(Before-and-after change data)
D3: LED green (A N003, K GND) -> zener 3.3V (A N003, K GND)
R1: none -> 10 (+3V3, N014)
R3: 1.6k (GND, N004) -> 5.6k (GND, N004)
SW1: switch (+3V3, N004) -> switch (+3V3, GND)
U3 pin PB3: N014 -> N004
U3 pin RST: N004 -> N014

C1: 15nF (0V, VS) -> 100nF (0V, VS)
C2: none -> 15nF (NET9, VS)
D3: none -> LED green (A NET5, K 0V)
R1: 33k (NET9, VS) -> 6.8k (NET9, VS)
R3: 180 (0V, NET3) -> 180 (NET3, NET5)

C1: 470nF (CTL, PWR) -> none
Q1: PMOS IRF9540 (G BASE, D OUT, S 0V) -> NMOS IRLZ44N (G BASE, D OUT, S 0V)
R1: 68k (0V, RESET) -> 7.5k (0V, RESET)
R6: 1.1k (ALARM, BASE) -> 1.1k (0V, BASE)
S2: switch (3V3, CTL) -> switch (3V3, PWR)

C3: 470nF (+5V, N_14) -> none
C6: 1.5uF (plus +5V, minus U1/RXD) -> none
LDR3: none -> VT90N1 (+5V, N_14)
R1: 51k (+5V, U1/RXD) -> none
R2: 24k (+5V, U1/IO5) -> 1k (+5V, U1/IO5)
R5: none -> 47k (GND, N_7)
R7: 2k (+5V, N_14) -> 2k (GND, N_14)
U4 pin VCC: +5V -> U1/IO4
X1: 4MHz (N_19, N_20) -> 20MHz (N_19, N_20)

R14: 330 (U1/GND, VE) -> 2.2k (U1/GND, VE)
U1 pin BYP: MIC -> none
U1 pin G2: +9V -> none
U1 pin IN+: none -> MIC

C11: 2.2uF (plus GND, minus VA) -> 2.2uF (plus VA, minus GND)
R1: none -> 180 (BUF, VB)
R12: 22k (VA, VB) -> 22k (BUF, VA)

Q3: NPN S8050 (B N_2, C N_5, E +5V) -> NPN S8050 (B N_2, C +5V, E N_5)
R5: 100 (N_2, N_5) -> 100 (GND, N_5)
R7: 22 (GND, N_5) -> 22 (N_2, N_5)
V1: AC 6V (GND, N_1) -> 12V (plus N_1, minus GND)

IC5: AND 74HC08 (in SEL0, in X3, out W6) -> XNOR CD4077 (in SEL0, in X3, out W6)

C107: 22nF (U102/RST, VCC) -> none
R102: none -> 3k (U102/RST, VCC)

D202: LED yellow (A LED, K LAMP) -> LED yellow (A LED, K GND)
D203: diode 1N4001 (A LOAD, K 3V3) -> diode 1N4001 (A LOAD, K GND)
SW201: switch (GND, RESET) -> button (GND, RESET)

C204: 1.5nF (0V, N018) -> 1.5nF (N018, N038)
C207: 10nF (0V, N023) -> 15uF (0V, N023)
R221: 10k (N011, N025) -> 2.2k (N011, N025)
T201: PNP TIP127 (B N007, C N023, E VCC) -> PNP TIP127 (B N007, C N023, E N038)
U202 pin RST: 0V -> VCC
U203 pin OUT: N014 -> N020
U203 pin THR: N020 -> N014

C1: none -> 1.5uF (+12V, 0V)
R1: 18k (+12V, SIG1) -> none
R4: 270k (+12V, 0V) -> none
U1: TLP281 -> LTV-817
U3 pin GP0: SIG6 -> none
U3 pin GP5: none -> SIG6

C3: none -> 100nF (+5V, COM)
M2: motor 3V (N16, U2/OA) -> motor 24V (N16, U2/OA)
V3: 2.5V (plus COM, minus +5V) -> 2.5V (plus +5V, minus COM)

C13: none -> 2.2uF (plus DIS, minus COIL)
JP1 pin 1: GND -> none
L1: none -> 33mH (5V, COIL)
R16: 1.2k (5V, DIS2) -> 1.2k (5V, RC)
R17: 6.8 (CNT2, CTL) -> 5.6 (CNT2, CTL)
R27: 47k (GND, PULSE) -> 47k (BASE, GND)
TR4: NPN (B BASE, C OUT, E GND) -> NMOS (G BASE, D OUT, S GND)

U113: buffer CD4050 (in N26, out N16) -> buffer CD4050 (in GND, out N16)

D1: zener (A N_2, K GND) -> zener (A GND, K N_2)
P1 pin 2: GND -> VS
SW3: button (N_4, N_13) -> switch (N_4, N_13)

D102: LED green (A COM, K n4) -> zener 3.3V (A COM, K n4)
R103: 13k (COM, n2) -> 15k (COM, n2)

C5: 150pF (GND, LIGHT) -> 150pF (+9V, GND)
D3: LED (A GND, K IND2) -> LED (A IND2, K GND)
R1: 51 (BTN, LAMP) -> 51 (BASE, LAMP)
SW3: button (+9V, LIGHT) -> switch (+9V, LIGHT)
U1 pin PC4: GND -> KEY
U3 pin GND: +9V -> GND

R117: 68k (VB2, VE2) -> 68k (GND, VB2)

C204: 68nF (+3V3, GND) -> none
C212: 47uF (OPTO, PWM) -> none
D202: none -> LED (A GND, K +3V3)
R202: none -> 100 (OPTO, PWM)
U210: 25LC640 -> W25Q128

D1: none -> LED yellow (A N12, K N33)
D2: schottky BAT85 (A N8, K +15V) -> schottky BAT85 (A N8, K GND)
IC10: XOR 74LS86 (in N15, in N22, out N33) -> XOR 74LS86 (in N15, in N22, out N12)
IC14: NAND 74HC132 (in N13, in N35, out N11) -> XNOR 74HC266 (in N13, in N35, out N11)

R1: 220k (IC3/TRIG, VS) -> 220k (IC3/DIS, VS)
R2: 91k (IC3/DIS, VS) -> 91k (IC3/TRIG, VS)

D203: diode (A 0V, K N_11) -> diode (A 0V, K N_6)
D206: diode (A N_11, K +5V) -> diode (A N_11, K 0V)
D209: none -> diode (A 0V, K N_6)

_YOUR OBJECTIVE_
From the records above, print only the lines between the one holding "D102: LED green" and the one holding "R117: 68k (VB2, VE2) -> 68k (GND, VB2)", inclusive, exactly as they stand.

_RESULT BELOW_
D102: LED green (A COM, K n4) -> zener 3.3V (A COM, K n4)
R103: 13k (COM, n2) -> 15k (COM, n2)

C5: 150pF (GND, LIGHT) -> 150pF (+9V, GND)
D3: LED (A GND, K IND2) -> LED (A IND2, K GND)
R1: 51 (BTN, LAMP) -> 51 (BASE, LAMP)
SW3: button (+9V, LIGHT) -> switch (+9V, LIGHT)
U1 pin PC4: GND -> KEY
U3 pin GND: +9V -> GND

R117: 68k (VB2, VE2) -> 68k (GND, VB2)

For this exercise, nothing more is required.